**What the task requires:** Return each of the lines below that contains the string "kern". Case counts, so a line qualifies only if the string appears in that same case.
>>>>
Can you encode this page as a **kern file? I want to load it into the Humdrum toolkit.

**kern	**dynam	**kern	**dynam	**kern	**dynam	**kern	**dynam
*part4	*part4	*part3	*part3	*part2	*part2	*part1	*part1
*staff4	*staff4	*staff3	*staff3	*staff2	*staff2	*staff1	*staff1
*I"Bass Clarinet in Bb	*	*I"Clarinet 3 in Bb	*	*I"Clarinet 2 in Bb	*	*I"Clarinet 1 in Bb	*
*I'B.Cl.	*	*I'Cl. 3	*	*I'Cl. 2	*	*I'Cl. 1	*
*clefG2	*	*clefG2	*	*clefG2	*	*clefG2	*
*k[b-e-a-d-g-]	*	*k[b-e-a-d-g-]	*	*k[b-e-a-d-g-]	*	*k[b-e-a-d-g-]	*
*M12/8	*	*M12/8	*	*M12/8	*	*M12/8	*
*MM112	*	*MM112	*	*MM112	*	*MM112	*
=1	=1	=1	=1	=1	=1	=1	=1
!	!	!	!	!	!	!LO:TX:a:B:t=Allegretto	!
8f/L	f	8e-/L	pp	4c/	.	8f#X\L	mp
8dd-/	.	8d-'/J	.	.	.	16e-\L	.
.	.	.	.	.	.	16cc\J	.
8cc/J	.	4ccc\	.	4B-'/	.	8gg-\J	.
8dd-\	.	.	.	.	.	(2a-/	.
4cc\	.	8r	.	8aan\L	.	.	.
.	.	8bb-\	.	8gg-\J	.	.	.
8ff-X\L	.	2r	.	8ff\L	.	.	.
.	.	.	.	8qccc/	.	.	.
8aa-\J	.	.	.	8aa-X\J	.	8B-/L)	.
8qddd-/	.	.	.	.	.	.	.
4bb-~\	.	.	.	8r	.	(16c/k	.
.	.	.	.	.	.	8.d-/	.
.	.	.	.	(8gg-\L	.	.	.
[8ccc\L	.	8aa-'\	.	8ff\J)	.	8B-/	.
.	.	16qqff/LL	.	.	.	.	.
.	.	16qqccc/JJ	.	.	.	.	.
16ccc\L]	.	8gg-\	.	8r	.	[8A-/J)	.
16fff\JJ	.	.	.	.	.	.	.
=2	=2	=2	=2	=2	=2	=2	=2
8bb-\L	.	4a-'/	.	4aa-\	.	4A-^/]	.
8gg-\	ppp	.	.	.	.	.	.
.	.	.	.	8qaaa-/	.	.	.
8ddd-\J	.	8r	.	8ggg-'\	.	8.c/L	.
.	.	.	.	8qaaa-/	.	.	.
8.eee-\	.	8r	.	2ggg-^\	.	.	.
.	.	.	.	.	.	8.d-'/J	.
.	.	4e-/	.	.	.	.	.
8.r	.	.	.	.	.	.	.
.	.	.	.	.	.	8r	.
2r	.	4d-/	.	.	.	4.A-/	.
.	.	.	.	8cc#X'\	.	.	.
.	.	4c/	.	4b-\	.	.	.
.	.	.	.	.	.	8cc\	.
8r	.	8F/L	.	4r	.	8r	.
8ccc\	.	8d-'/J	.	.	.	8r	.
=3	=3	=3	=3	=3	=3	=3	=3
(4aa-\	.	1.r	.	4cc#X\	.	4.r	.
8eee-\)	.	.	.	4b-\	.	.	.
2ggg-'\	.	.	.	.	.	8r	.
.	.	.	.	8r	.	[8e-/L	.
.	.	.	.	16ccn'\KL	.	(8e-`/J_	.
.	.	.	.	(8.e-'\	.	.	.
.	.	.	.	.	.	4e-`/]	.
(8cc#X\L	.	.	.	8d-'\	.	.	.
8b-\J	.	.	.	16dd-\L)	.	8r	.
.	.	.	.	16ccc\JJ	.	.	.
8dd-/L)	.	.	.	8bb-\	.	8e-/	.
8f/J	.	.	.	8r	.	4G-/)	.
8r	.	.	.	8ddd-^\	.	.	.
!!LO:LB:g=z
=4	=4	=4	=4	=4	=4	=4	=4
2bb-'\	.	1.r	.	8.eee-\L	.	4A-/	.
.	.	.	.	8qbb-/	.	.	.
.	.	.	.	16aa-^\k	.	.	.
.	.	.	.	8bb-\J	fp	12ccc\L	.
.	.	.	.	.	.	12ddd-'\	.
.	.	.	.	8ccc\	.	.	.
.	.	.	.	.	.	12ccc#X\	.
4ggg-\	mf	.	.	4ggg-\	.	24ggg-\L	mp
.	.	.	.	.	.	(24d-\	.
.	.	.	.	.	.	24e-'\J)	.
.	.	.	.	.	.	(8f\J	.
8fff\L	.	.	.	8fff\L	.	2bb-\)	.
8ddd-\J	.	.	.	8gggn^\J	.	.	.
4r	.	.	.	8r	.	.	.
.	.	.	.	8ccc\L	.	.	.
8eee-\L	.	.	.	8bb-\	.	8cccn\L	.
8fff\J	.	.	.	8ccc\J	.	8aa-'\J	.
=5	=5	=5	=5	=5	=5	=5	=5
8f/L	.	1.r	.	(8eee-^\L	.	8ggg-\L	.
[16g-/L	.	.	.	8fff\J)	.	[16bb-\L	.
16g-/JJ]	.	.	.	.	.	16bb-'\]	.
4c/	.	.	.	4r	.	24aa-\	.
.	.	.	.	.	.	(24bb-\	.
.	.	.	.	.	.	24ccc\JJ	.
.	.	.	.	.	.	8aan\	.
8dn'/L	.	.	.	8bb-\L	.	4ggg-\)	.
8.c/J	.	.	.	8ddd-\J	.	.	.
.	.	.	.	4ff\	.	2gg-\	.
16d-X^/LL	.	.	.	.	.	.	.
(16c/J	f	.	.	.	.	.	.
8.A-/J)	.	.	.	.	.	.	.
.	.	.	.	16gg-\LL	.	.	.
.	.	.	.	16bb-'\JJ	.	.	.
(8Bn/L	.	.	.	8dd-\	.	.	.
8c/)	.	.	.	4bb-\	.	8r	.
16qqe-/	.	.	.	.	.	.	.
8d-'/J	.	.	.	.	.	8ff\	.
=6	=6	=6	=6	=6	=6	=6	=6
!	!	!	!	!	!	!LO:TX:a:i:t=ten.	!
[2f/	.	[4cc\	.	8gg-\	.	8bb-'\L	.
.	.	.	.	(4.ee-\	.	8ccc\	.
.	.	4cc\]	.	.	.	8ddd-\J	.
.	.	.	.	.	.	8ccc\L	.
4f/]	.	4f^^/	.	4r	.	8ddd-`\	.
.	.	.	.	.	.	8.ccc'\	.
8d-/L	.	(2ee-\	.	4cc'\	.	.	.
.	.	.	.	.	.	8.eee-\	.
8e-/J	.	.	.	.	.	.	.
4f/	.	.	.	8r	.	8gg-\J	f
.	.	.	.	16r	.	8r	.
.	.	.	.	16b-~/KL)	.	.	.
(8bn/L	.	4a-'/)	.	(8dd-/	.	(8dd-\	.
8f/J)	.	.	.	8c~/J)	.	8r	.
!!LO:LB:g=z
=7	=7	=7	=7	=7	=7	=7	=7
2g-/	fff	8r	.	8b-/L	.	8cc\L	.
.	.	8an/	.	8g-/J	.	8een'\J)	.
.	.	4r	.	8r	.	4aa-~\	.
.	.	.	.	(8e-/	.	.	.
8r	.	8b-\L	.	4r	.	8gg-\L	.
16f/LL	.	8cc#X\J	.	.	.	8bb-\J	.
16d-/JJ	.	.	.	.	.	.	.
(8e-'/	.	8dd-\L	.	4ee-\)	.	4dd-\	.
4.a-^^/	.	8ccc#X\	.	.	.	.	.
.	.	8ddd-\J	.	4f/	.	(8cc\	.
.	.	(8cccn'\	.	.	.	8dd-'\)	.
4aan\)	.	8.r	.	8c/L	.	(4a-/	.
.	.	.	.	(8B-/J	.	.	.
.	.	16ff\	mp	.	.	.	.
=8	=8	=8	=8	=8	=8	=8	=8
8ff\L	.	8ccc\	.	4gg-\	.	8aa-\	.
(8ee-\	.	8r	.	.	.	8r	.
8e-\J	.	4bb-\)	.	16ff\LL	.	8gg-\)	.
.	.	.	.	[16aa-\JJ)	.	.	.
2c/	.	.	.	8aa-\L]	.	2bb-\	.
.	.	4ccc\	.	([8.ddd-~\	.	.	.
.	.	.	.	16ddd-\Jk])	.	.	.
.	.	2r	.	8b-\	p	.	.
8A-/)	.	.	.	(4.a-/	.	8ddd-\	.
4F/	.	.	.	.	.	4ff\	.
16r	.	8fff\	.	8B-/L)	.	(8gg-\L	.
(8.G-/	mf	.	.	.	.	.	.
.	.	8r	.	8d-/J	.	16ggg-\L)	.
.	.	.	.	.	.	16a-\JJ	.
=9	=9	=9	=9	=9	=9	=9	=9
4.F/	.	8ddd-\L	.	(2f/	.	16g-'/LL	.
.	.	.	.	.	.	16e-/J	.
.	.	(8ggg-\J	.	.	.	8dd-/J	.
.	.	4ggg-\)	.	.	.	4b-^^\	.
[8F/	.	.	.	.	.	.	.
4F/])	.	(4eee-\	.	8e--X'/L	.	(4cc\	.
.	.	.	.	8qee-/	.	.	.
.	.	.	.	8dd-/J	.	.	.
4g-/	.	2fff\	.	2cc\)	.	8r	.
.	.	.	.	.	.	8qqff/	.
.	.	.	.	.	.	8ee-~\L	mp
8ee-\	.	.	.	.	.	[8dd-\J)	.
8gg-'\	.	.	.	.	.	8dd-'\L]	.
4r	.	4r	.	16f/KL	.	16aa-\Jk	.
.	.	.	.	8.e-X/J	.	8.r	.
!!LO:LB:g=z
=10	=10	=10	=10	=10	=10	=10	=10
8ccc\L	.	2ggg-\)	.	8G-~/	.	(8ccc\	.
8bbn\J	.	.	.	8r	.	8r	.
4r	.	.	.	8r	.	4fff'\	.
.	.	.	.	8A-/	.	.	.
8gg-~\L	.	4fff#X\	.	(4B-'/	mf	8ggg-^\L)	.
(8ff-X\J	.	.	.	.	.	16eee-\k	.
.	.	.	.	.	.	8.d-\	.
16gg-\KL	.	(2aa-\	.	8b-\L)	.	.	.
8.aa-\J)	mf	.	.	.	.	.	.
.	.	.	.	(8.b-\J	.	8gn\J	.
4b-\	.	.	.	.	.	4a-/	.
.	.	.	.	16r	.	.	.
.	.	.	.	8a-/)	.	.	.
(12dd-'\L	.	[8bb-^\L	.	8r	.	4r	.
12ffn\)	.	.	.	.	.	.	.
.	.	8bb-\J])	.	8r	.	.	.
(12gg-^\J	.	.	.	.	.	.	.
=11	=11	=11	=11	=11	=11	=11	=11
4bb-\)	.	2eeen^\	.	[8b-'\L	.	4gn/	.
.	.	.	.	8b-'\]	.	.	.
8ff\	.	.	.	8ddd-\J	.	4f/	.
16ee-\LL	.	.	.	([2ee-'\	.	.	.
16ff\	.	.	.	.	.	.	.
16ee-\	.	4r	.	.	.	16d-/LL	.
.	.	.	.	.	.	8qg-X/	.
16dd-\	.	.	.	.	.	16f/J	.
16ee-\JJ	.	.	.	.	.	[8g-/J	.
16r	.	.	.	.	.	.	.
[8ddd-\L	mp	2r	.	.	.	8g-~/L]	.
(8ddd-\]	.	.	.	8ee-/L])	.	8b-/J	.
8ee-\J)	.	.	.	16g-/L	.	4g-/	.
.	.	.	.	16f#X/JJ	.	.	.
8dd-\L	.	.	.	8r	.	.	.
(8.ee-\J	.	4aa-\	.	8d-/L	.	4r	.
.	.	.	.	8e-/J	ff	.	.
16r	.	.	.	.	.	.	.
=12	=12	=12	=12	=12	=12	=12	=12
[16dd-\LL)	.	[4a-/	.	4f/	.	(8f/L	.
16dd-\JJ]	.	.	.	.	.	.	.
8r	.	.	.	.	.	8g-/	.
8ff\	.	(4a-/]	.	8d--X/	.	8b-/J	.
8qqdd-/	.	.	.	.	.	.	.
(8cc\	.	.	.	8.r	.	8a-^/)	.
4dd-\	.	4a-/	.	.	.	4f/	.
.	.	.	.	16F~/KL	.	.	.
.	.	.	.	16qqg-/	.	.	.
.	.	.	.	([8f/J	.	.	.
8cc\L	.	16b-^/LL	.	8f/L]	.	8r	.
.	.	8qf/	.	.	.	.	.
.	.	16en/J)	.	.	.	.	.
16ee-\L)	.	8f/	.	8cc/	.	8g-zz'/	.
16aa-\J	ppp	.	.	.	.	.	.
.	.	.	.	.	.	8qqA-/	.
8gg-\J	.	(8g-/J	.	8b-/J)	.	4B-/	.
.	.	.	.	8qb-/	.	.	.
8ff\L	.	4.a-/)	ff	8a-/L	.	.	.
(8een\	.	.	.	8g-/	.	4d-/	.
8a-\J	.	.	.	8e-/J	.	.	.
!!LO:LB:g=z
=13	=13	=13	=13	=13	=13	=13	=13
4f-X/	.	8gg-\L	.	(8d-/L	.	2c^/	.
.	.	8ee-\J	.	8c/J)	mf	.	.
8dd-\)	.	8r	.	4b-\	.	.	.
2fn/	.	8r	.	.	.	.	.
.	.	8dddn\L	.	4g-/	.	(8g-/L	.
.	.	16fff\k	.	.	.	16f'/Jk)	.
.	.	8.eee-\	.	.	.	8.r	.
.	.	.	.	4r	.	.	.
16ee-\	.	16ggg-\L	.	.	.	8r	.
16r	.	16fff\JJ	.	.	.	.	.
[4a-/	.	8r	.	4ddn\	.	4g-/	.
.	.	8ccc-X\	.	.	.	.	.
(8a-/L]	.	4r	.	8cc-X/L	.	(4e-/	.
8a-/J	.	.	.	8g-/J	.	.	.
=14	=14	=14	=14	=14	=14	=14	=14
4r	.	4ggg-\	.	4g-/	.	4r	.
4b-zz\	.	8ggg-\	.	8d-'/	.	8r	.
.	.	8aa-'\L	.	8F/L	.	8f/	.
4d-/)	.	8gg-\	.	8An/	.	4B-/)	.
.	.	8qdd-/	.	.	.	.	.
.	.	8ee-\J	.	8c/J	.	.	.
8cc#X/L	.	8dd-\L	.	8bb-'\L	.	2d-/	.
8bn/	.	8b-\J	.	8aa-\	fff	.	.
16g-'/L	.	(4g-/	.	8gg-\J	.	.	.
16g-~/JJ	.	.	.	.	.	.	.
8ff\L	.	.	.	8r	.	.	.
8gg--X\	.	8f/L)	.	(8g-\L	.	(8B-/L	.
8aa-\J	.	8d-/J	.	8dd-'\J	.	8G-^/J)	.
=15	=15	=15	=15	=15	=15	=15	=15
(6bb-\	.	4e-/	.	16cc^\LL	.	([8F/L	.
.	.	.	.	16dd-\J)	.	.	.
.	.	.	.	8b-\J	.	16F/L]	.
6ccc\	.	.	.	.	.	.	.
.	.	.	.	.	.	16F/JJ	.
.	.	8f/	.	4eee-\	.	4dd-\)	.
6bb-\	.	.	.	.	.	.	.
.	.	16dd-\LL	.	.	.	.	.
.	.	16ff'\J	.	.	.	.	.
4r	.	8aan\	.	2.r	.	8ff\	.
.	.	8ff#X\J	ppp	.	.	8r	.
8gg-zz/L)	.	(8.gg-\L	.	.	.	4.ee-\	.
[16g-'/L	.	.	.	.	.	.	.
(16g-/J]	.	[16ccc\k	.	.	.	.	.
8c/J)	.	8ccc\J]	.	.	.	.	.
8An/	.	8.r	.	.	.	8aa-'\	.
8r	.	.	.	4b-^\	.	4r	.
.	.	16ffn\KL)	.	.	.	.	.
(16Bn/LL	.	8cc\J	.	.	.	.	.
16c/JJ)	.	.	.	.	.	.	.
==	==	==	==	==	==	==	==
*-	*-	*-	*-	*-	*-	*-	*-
<<<<
**Solution for this problem:**
Can you encode this page as a **kern file? I want to load it into the Humdrum toolkit.
**kern	**dynam	**kern	**dynam	**kern	**dynam	**kern	**dynam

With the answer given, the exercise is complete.